» **What you need to do**
Could the whole of the data below be written out verbatim?

(Collected data)

»»

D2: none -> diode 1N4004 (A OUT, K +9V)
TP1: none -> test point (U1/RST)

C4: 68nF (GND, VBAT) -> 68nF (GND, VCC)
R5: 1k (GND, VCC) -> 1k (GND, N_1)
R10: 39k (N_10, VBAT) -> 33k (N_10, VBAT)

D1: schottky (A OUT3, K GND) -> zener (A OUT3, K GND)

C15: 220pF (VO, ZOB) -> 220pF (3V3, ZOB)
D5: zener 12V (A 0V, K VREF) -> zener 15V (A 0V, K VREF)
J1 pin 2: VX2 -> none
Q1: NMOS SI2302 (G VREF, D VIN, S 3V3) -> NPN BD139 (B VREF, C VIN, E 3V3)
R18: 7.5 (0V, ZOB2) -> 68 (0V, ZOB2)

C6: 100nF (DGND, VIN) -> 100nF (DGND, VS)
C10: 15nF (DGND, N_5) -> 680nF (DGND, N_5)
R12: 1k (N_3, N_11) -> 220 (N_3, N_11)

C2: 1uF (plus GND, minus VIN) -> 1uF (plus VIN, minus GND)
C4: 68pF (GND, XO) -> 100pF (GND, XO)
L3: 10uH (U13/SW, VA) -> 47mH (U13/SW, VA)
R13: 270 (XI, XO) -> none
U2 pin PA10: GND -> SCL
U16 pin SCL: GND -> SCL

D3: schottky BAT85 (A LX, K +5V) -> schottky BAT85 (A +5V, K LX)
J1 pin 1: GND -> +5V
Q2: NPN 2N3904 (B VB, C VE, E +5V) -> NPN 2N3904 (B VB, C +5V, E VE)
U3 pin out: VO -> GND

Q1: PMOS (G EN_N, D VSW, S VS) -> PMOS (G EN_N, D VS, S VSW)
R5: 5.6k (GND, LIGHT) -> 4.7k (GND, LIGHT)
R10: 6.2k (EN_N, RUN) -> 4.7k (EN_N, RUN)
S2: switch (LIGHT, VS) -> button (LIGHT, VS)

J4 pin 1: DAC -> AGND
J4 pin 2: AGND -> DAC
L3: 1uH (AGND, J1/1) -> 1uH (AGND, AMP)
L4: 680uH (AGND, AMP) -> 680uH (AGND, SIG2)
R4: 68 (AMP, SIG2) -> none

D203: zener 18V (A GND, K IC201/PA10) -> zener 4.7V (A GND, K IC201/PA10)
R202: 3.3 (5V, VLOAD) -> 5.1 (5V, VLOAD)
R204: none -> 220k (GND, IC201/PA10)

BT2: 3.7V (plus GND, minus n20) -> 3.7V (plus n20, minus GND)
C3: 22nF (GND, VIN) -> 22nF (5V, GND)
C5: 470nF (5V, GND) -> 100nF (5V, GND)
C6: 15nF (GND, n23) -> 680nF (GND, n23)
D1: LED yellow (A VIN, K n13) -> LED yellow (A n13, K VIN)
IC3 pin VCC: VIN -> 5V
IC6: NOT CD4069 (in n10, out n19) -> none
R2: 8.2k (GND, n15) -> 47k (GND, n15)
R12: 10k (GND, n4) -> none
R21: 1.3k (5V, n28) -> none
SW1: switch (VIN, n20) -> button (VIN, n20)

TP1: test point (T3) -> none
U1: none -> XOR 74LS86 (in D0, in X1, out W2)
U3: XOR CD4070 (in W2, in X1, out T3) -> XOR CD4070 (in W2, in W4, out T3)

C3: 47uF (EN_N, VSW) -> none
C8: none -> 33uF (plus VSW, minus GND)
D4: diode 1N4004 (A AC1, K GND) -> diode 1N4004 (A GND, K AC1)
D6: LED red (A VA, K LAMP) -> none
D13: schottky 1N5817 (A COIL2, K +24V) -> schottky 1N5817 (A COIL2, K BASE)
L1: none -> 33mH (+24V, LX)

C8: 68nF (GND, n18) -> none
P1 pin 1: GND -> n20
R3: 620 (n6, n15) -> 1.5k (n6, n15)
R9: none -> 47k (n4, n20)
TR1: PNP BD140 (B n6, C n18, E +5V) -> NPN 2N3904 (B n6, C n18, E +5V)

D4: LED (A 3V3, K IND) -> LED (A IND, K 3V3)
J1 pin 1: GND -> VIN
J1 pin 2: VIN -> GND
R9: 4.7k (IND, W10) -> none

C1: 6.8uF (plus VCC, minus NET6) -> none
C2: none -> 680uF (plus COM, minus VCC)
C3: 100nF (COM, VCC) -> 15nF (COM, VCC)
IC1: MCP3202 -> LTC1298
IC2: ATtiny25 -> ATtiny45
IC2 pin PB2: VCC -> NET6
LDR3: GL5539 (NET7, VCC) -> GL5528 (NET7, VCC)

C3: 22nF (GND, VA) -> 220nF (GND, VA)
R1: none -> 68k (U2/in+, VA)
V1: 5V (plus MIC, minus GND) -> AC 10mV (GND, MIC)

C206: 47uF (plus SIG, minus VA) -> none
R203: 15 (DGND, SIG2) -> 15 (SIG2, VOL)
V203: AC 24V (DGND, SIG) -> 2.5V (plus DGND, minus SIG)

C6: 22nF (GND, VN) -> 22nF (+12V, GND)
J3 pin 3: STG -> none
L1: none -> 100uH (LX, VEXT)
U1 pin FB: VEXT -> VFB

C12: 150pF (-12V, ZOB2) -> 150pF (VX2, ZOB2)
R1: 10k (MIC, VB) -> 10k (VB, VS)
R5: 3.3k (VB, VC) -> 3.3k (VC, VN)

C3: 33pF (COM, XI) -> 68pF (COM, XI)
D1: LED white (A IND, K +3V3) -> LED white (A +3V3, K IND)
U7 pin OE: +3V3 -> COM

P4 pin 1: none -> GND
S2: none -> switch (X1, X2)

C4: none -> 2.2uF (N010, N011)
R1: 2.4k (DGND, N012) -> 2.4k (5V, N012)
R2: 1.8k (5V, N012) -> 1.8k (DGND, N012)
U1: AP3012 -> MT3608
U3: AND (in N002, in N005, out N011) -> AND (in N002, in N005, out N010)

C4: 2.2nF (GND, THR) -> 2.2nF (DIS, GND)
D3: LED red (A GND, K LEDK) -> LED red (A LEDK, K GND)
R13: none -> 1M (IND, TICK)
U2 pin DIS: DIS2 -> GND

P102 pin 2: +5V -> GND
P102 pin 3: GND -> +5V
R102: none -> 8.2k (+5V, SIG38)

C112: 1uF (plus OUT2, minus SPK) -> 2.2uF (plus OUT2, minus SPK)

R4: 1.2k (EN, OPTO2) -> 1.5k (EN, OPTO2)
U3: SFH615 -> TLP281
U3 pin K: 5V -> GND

««

» **Response for this exercise**
D2: none -> diode 1N4004 (A OUT, K +9V)
TP1: none -> test point (U1/RST)

C4: 68nF (GND, VBAT) -> 68nF (GND, VCC)
R5: 1k (GND, VCC) -> 1k (GND, N_1)
R10: 39k (N_10, VBAT) -> 33k (N_10, VBAT)

D1: schottky (A OUT3, K GND) -> zener (A OUT3, K GND)

C15: 220pF (VO, ZOB) -> 220pF (3V3, ZOB)
D5: zener 12V (A 0V, K VREF) -> zener 15V (A 0V, K VREF)
J1 pin 2: VX2 -> none
Q1: NMOS SI2302 (G VREF, D VIN, S 3V3) -> NPN BD139 (B VREF, C VIN, E 3V3)
R18: 7.5 (0V, ZOB2) -> 68 (0V, ZOB2)

C6: 100nF (DGND, VIN) -> 100nF (DGND, VS)
C10: 15nF (DGND, N_5) -> 680nF (DGND, N_5)
R12: 1k (N_3, N_11) -> 220 (N_3, N_11)

C2: 1uF (plus GND, minus VIN) -> 1uF (plus VIN, minus GND)
C4: 68pF (GND, XO) -> 100pF (GND, XO)
L3: 10uH (U13/SW, VA) -> 47mH (U13/SW, VA)
R13: 270 (XI, XO) -> none
U2 pin PA10: GND -> SCL
U16 pin SCL: GND -> SCL

D3: schottky BAT85 (A LX, K +5V) -> schottky BAT85 (A +5V, K LX)
J1 pin 1: GND -> +5V
Q2: NPN 2N3904 (B VB, C VE, E +5V) -> NPN 2N3904 (B VB, C +5V, E VE)
U3 pin out: VO -> GND

Q1: PMOS (G EN_N, D VSW, S VS) -> PMOS (G EN_N, D VS, S VSW)
R5: 5.6k (GND, LIGHT) -> 4.7k (GND, LIGHT)
R10: 6.2k (EN_N, RUN) -> 4.7k (EN_N, RUN)
S2: switch (LIGHT, VS) -> button (LIGHT, VS)

J4 pin 1: DAC -> AGND
J4 pin 2: AGND -> DAC
L3: 1uH (AGND, J1/1) -> 1uH (AGND, AMP)
L4: 680uH (AGND, AMP) -> 680uH (AGND, SIG2)
R4: 68 (AMP, SIG2) -> none

D203: zener 18V (A GND, K IC201/PA10) -> zener 4.7V (A GND, K IC201/PA10)
R202: 3.3 (5V, VLOAD) -> 5.1 (5V, VLOAD)
R204: none -> 220k (GND, IC201/PA10)

BT2: 3.7V (plus GND, minus n20) -> 3.7V (plus n20, minus GND)
C3: 22nF (GND, VIN) -> 22nF (5V, GND)
C5: 470nF (5V, GND) -> 100nF (5V, GND)
C6: 15nF (GND, n23) -> 680nF (GND, n23)
D1: LED yellow (A VIN, K n13) -> LED yellow (A n13, K VIN)
IC3 pin VCC: VIN -> 5V
IC6: NOT CD4069 (in n10, out n19) -> none
R2: 8.2k (GND, n15) -> 47k (GND, n15)
R12: 10k (GND, n4) -> none
R21: 1.3k (5V, n28) -> none
SW1: switch (VIN, n20) -> button (VIN, n20)

TP1: test point (T3) -> none
U1: none -> XOR 74LS86 (in D0, in X1, out W2)
U3: XOR CD4070 (in W2, in X1, out T3) -> XOR CD4070 (in W2, in W4, out T3)

C3: 47uF (EN_N, VSW) -> none
C8: none -> 33uF (plus VSW, minus GND)
D4: diode 1N4004 (A AC1, K GND) -> diode 1N4004 (A GND, K AC1)
D6: LED red (A VA, K LAMP) -> none
D13: schottky 1N5817 (A COIL2, K +24V) -> schottky 1N5817 (A COIL2, K BASE)
L1: none -> 33mH (+24V, LX)

C8: 68nF (GND, n18) -> none
P1 pin 1: GND -> n20
R3: 620 (n6, n15) -> 1.5k (n6, n15)
R9: none -> 47k (n4, n20)
TR1: PNP BD140 (B n6, C n18, E +5V) -> NPN 2N3904 (B n6, C n18, E +5V)

D4: LED (A 3V3, K IND) -> LED (A IND, K 3V3)
J1 pin 1: GND -> VIN
J1 pin 2: VIN -> GND
R9: 4.7k (IND, W10) -> none

C1: 6.8uF (plus VCC, minus NET6) -> none
C2: none -> 680uF (plus COM, minus VCC)
C3: 100nF (COM, VCC) -> 15nF (COM, VCC)
IC1: MCP3202 -> LTC1298
IC2: ATtiny25 -> ATtiny45
IC2 pin PB2: VCC -> NET6
LDR3: GL5539 (NET7, VCC) -> GL5528 (NET7, VCC)

C3: 22nF (GND, VA) -> 220nF (GND, VA)
R1: none -> 68k (U2/in+, VA)
V1: 5V (plus MIC, minus GND) -> AC 10mV (GND, MIC)

C206: 47uF (plus SIG, minus VA) -> none
R203: 15 (DGND, SIG2) -> 15 (SIG2, VOL)
V203: AC 24V (DGND, SIG) -> 2.5V (plus DGND, minus SIG)

C6: 22nF (GND, VN) -> 22nF (+12V, GND)
J3 pin 3: STG -> none
L1: none -> 100uH (LX, VEXT)
U1 pin FB: VEXT -> VFB

C12: 150pF (-12V, ZOB2) -> 150pF (VX2, ZOB2)
R1: 10k (MIC, VB) -> 10k (VB, VS)
R5: 3.3k (VB, VC) -> 3.3k (VC, VN)

C3: 33pF (COM, XI) -> 68pF (COM, XI)
D1: LED white (A IND, K +3V3) -> LED white (A +3V3, K IND)
U7 pin OE: +3V3 -> COM

P4 pin 1: none -> GND
S2: none -> switch (X1, X2)

C4: none -> 2.2uF (N010, N011)
R1: 2.4k (DGND, N012) -> 2.4k (5V, N012)
R2: 1.8k (5V, N012) -> 1.8k (DGND, N012)
U1: AP3012 -> MT3608
U3: AND (in N002, in N005, out N011) -> AND (in N002, in N005, out N010)

C4: 2.2nF (GND, THR) -> 2.2nF (DIS, GND)
D3: LED red (A GND, K LEDK) -> LED red (A LEDK, K GND)
R13: none -> 1M (IND, TICK)
U2 pin DIS: DIS2 -> GND

P102 pin 2: +5V -> GND
P102 pin 3: GND -> +5V
R102: none -> 8.2k (+5V, SIG38)

C112: 1uF (plus OUT2, minus SPK) -> 2.2uF (plus OUT2, minus SPK)

R4: 1.2k (EN, OPTO2) -> 1.5k (EN, OPTO2)
U3: SFH615 -> TLP281
U3 pin K: 5V -> GND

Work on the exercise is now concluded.